» EXERCISE DIRECTIONS
Please copy out every item below line for line, changing nothing.

» DATASET ROWS
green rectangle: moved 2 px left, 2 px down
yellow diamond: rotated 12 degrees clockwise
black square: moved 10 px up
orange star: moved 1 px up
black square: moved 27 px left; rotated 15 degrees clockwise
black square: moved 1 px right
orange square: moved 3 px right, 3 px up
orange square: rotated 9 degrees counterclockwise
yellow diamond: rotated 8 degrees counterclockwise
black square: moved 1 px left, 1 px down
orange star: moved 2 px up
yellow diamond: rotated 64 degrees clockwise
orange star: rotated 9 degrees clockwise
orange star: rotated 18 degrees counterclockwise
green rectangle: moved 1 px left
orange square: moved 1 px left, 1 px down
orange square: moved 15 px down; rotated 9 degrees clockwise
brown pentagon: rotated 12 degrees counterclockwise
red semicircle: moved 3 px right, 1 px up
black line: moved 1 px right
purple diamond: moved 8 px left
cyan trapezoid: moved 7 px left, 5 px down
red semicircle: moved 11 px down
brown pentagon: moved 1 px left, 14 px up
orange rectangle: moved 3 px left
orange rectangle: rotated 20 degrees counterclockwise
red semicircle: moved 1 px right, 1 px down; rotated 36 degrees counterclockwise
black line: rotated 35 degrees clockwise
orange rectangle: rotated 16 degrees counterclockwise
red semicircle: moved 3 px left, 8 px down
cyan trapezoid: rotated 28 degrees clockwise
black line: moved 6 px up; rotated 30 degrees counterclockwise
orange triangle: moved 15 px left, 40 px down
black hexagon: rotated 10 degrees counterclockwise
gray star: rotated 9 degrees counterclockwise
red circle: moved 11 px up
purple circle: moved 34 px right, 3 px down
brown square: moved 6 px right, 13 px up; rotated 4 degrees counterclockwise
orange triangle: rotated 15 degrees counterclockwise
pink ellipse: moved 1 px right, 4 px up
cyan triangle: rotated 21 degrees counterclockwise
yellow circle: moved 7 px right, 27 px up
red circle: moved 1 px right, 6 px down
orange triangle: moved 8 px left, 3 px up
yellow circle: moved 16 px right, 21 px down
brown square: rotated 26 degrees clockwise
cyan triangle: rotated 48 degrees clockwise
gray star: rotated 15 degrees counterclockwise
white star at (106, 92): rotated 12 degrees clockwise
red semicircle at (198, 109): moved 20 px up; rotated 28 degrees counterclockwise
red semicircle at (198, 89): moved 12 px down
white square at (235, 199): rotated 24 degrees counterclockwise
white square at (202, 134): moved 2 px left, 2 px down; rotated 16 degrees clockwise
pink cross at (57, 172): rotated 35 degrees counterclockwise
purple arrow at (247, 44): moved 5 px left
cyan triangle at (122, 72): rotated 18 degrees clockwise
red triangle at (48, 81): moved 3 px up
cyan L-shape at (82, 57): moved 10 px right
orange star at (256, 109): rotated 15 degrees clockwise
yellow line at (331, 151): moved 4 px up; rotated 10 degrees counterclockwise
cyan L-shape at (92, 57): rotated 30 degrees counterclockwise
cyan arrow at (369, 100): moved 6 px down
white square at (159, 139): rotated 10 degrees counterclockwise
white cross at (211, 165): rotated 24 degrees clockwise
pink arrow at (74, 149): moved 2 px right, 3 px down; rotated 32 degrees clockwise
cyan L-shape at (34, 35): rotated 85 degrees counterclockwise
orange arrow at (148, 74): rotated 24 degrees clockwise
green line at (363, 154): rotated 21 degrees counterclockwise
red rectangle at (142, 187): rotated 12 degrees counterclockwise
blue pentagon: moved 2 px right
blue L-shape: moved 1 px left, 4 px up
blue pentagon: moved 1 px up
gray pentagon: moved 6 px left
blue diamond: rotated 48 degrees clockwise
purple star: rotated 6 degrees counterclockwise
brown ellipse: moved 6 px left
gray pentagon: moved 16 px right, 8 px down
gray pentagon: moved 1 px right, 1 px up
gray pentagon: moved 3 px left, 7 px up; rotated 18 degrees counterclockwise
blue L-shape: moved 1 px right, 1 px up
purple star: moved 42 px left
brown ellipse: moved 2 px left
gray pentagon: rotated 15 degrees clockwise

» RESPONSE TO THIS TASK
green rectangle: moved 2 px left, 2 px down
yellow diamond: rotated 12 degrees clockwise
black square: moved 10 px up
orange star: moved 1 px up
black square: moved 27 px left; rotated 15 degrees clockwise
black square: moved 1 px right
orange square: moved 3 px right, 3 px up
orange square: rotated 9 degrees counterclockwise
yellow diamond: rotated 8 degrees counterclockwise
black square: moved 1 px left, 1 px down
orange star: moved 2 px up
yellow diamond: rotated 64 degrees clockwise
orange star: rotated 9 degrees clockwise
orange star: rotated 18 degrees counterclockwise
green rectangle: moved 1 px left
orange square: moved 1 px left, 1 px down
orange square: moved 15 px down; rotated 9 degrees clockwise
brown pentagon: rotated 12 degrees counterclockwise
red semicircle: moved 3 px right, 1 px up
black line: moved 1 px right
purple diamond: moved 8 px left
cyan trapezoid: moved 7 px left, 5 px down
red semicircle: moved 11 px down
brown pentagon: moved 1 px left, 14 px up
orange rectangle: moved 3 px left
orange rectangle: rotated 20 degrees counterclockwise
red semicircle: moved 1 px right, 1 px down; rotated 36 degrees counterclockwise
black line: rotated 35 degrees clockwise
orange rectangle: rotated 16 degrees counterclockwise
red semicircle: moved 3 px left, 8 px down
cyan trapezoid: rotated 28 degrees clockwise
black line: moved 6 px up; rotated 30 degrees counterclockwise
orange triangle: moved 15 px left, 40 px down
black hexagon: rotated 10 degrees counterclockwise
gray star: rotated 9 degrees counterclockwise
red circle: moved 11 px up
purple circle: moved 34 px right, 3 px down
brown square: moved 6 px right, 13 px up; rotated 4 degrees counterclockwise
orange triangle: rotated 15 degrees counterclockwise
pink ellipse: moved 1 px right, 4 px up
cyan triangle: rotated 21 degrees counterclockwise
yellow circle: moved 7 px right, 27 px up
red circle: moved 1 px right, 6 px down
orange triangle: moved 8 px left, 3 px up
yellow circle: moved 16 px right, 21 px down
brown square: rotated 26 degrees clockwise
cyan triangle: rotated 48 degrees clockwise
gray star: rotated 15 degrees counterclockwise
white star at (106, 92): rotated 12 degrees clockwise
red semicircle at (198, 109): moved 20 px up; rotated 28 degrees counterclockwise
red semicircle at (198, 89): moved 12 px down
white square at (235, 199): rotated 24 degrees counterclockwise
white square at (202, 134): moved 2 px left, 2 px down; rotated 16 degrees clockwise
pink cross at (57, 172): rotated 35 degrees counterclockwise
purple arrow at (247, 44): moved 5 px left
cyan triangle at (122, 72): rotated 18 degrees clockwise
red triangle at (48, 81): moved 3 px up
cyan L-shape at (82, 57): moved 10 px right
orange star at (256, 109): rotated 15 degrees clockwise
yellow line at (331, 151): moved 4 px up; rotated 10 degrees counterclockwise
cyan L-shape at (92, 57): rotated 30 degrees counterclockwise
cyan arrow at (369, 100): moved 6 px down
white square at (159, 139): rotated 10 degrees counterclockwise
white cross at (211, 165): rotated 24 degrees clockwise
pink arrow at (74, 149): moved 2 px right, 3 px down; rotated 32 degrees clockwise
cyan L-shape at (34, 35): rotated 85 degrees counterclockwise
orange arrow at (148, 74): rotated 24 degrees clockwise
green line at (363, 154): rotated 21 degrees counterclockwise
red rectangle at (142, 187): rotated 12 degrees counterclockwise
blue pentagon: moved 2 px right
blue L-shape: moved 1 px left, 4 px up
blue pentagon: moved 1 px up
gray pentagon: moved 6 px left
blue diamond: rotated 48 degrees clockwise
purple star: rotated 6 degrees counterclockwise
brown ellipse: moved 6 px left
gray pentagon: moved 16 px right, 8 px down
gray pentagon: moved 1 px right, 1 px up
gray pentagon: moved 3 px left, 7 px up; rotated 18 degrees counterclockwise
blue L-shape: moved 1 px right, 1 px up
purple star: moved 42 px left
brown ellipse: moved 2 px left
gray pentagon: rotated 15 degrees clockwise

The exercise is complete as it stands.